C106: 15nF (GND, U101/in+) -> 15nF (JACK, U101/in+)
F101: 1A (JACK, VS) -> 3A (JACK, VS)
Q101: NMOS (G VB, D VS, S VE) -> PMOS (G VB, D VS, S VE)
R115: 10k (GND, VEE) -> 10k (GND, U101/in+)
══════════════════════════════
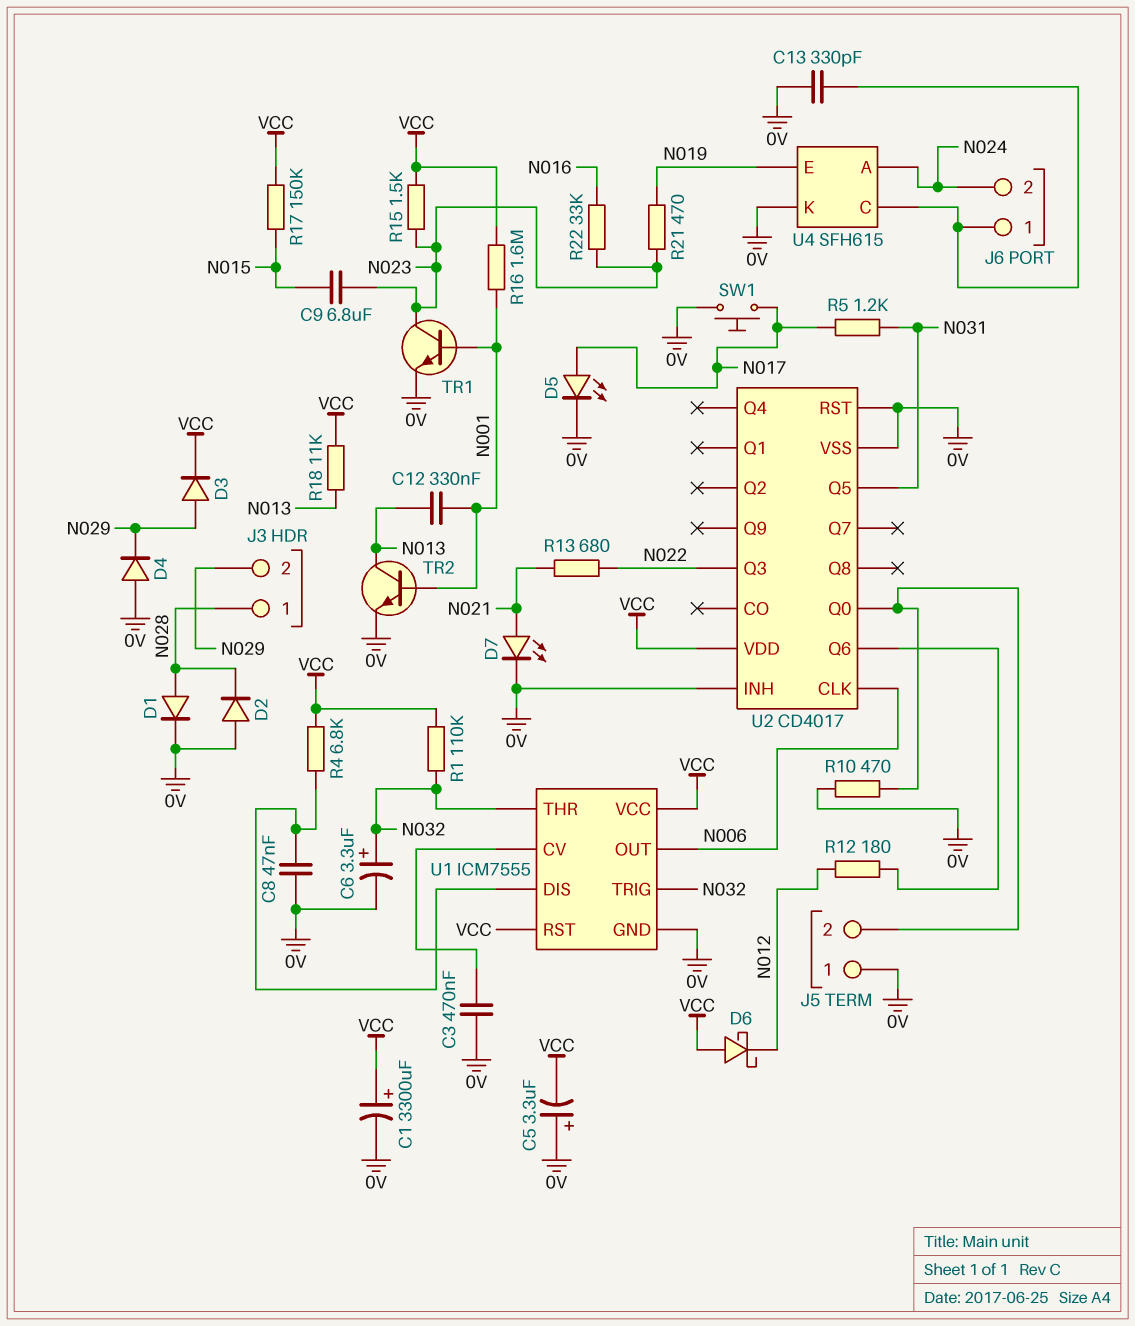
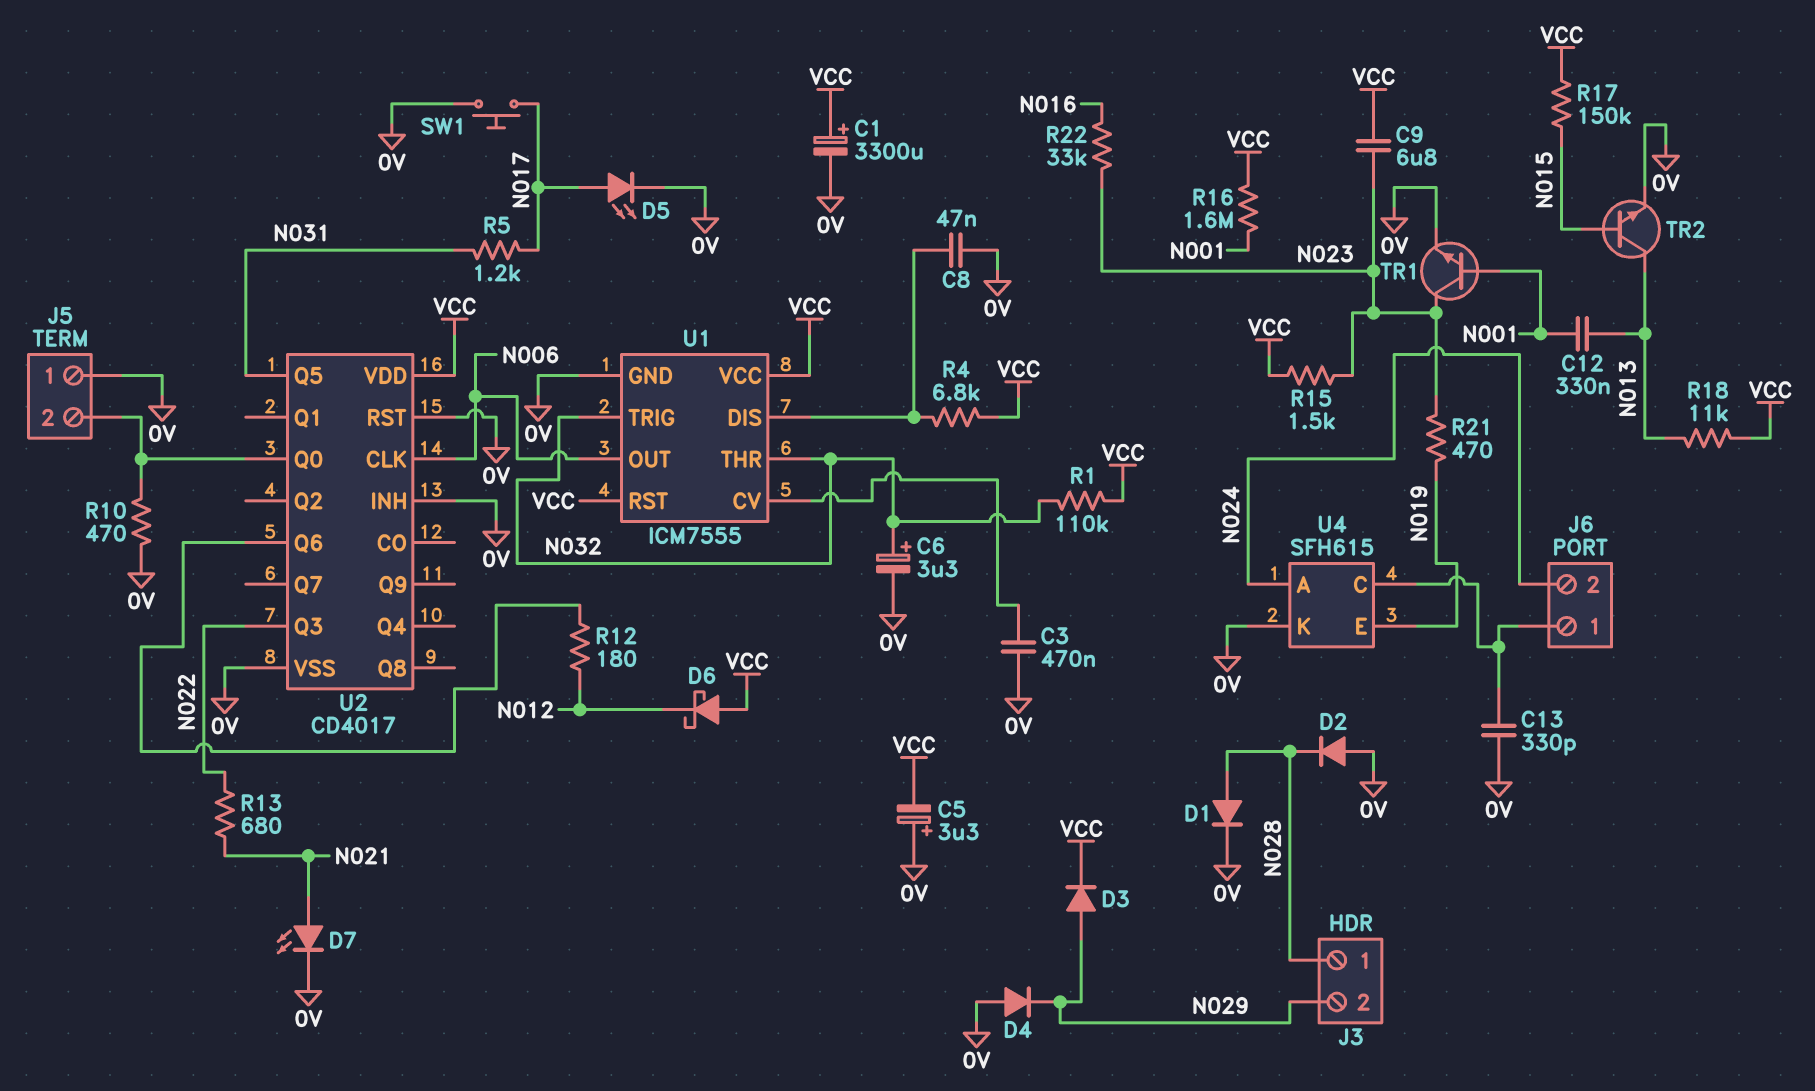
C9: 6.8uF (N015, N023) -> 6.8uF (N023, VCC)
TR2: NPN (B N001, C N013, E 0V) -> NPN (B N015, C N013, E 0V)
══════════════════════════════
Exercise ->
All that is needed is the exact run of lines above from the line containing "C106: 15nF (GND, U101/in+)" through the line containing "R115: 10k (GND, VEE) -> 10k (GND, U101/in+)", both of them included.

Solved problem ->
C106: 15nF (GND, U101/in+) -> 15nF (JACK, U101/in+)
F101: 1A (JACK, VS) -> 3A (JACK, VS)
Q101: NMOS (G VB, D VS, S VE) -> PMOS (G VB, D VS, S VE)
R115: 10k (GND, VEE) -> 10k (GND, U101/in+)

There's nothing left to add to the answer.